### What is needed
Return the lines below that contain the word "switch".

Data extracted from a collection:
........
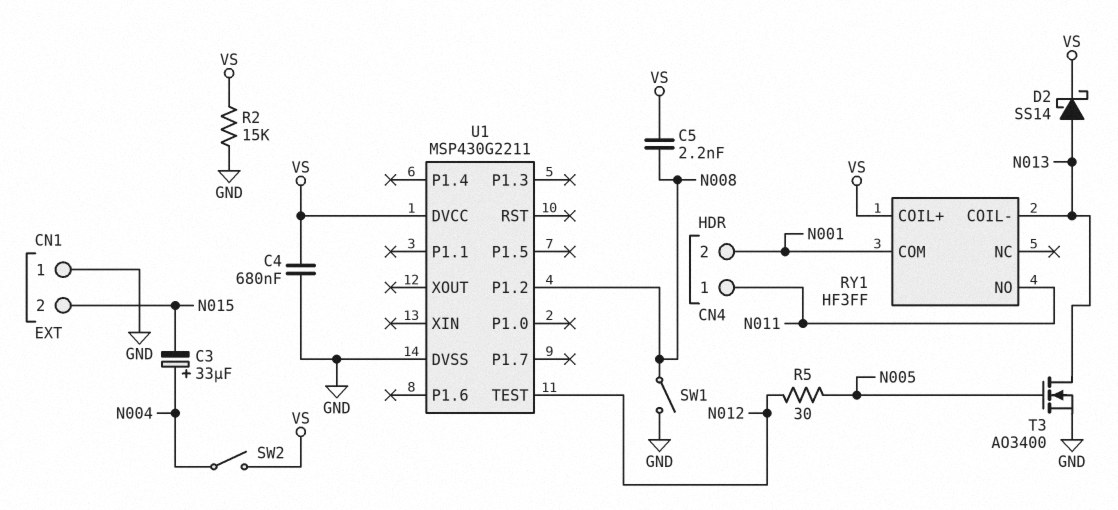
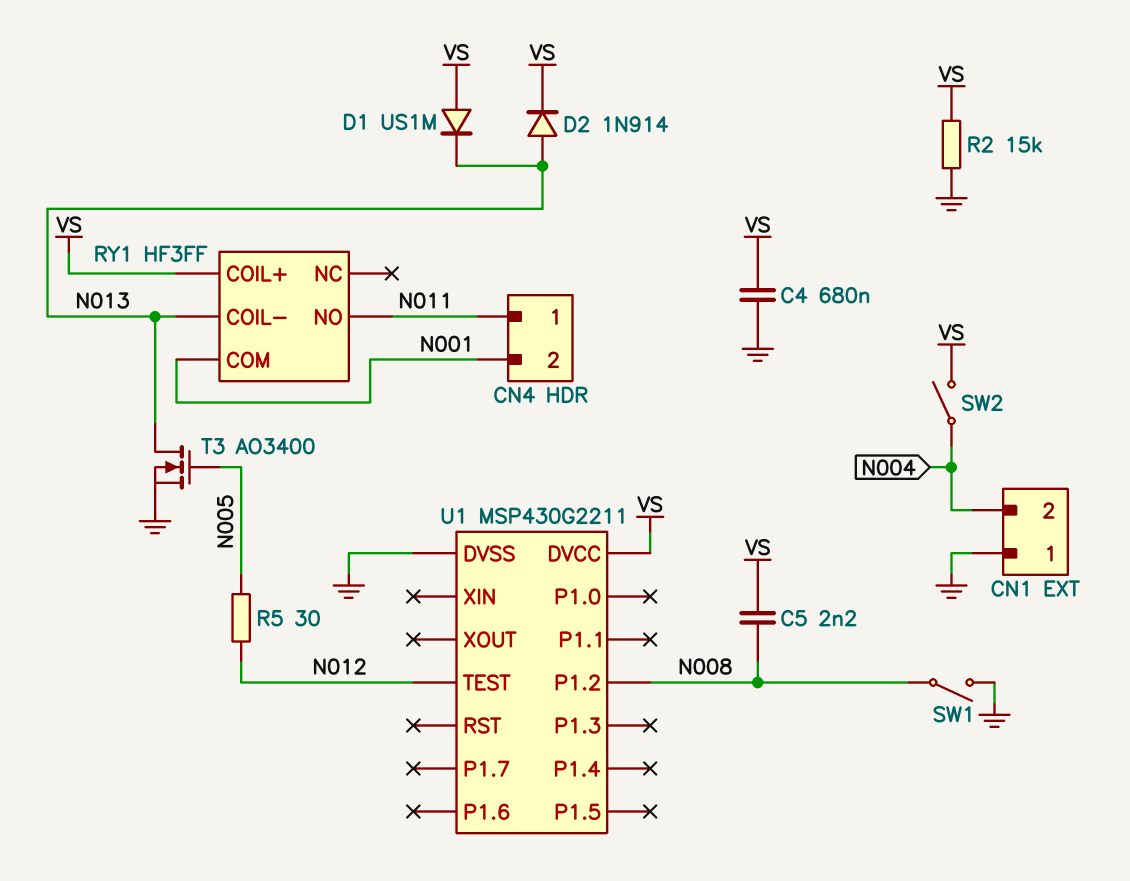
C3: 33uF (plus N004, minus N015) -> none
CN1 pin 2: N015 -> N004
D1: none -> diode US1M (A VS, K N013)
D2: schottky SS14 (A N013, K VS) -> diode 1N914 (A N013, K VS)

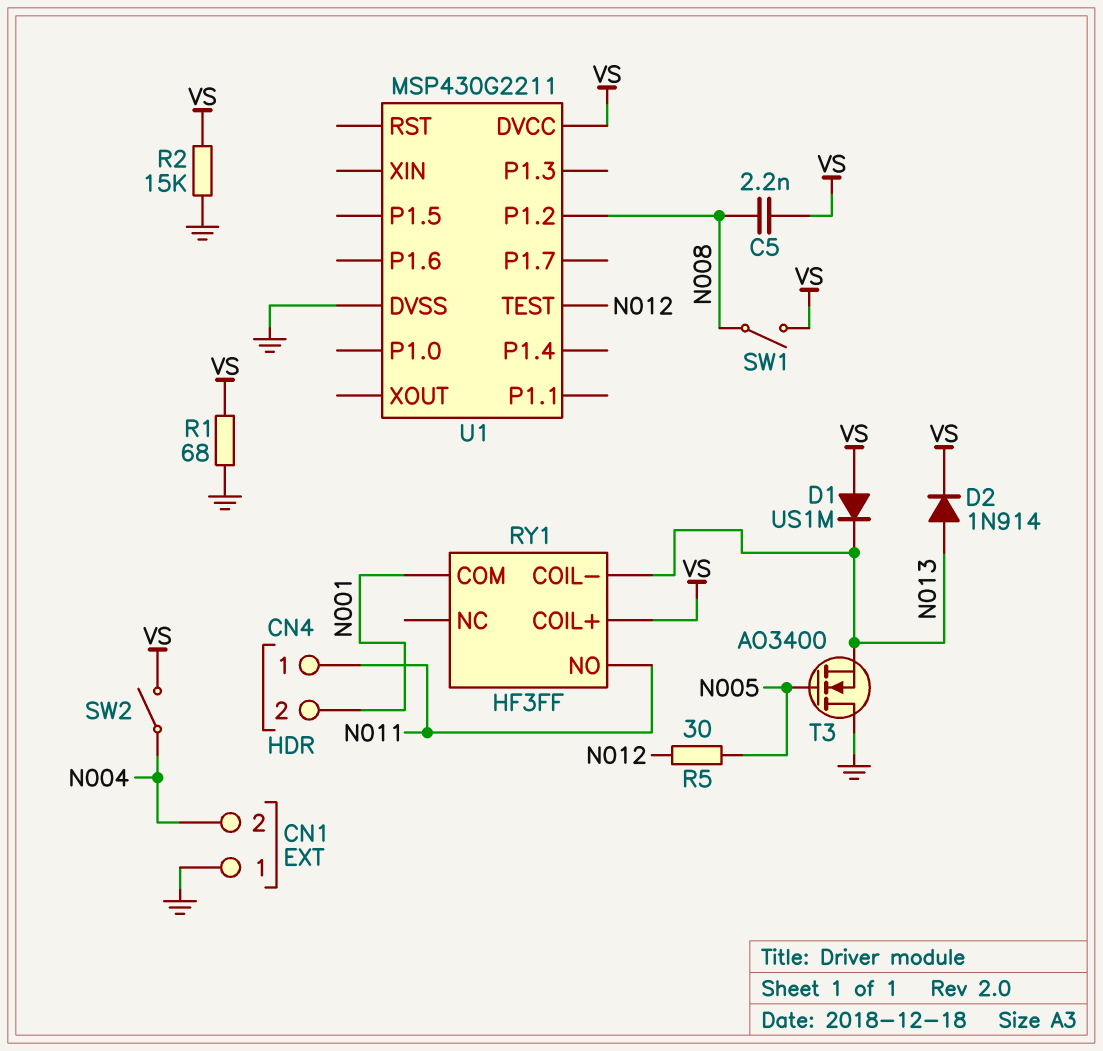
C4: 680nF (GND, VS) -> none
R1: none -> 68 (GND, VS)
SW1: switch (GND, N008) -> switch (N008, VS)
T3: NMOS AO3400 (G N005, D N013, S GND) -> NMOS AO3400 (G N005, D GND, S N013)

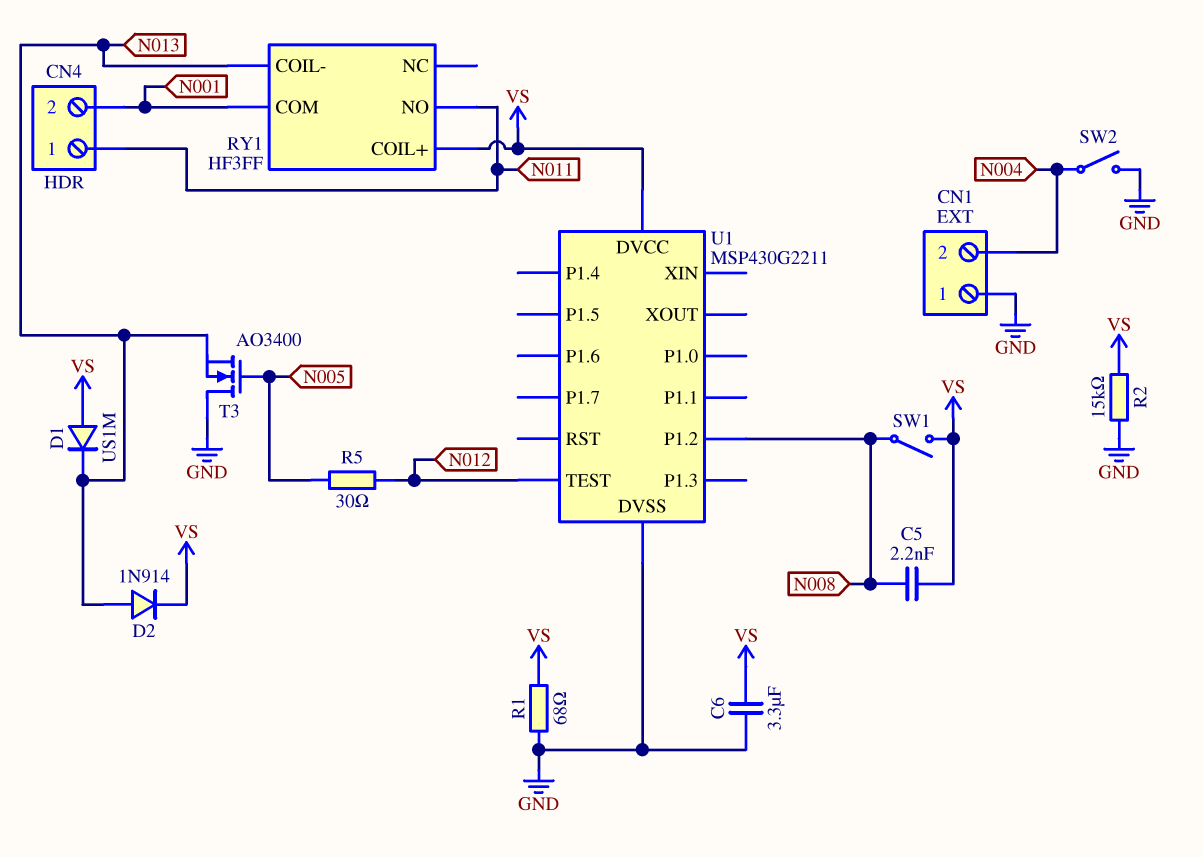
C6: none -> 3.3uF (GND, VS)
SW2: switch (N004, VS) -> switch (GND, N004)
........
### Response
SW1: switch (GND, N008) -> switch (N008, VS)
SW2: switch (N004, VS) -> switch (GND, N004)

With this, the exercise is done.